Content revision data
== == ==
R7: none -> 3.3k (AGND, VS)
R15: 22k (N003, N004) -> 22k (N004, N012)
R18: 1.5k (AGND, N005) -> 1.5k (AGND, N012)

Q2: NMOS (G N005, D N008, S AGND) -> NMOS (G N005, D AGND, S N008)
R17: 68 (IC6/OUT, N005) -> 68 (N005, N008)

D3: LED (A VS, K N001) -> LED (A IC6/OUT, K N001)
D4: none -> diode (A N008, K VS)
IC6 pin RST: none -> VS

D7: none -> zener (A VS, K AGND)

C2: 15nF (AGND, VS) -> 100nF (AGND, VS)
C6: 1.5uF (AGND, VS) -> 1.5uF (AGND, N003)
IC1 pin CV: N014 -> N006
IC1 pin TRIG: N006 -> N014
== == ==
Every entry must be repeated exactly; none may be skipped.

R7: none -> 3.3k (AGND, VS)
R15: 22k (N003, N004) -> 22k (N004, N012)
R18: 1.5k (AGND, N005) -> 1.5k (AGND, N012)

Q2: NMOS (G N005, D N008, S AGND) -> NMOS (G N005, D AGND, S N008)
R17: 68 (IC6/OUT, N005) -> 68 (N005, N008)

D3: LED (A VS, K N001) -> LED (A IC6/OUT, K N001)
D4: none -> diode (A N008, K VS)
IC6 pin RST: none -> VS

D7: none -> zener (A VS, K AGND)

C2: 15nF (AGND, VS) -> 100nF (AGND, VS)
C6: 1.5uF (AGND, VS) -> 1.5uF (AGND, N003)
IC1 pin CV: N014 -> N006
IC1 pin TRIG: N006 -> N014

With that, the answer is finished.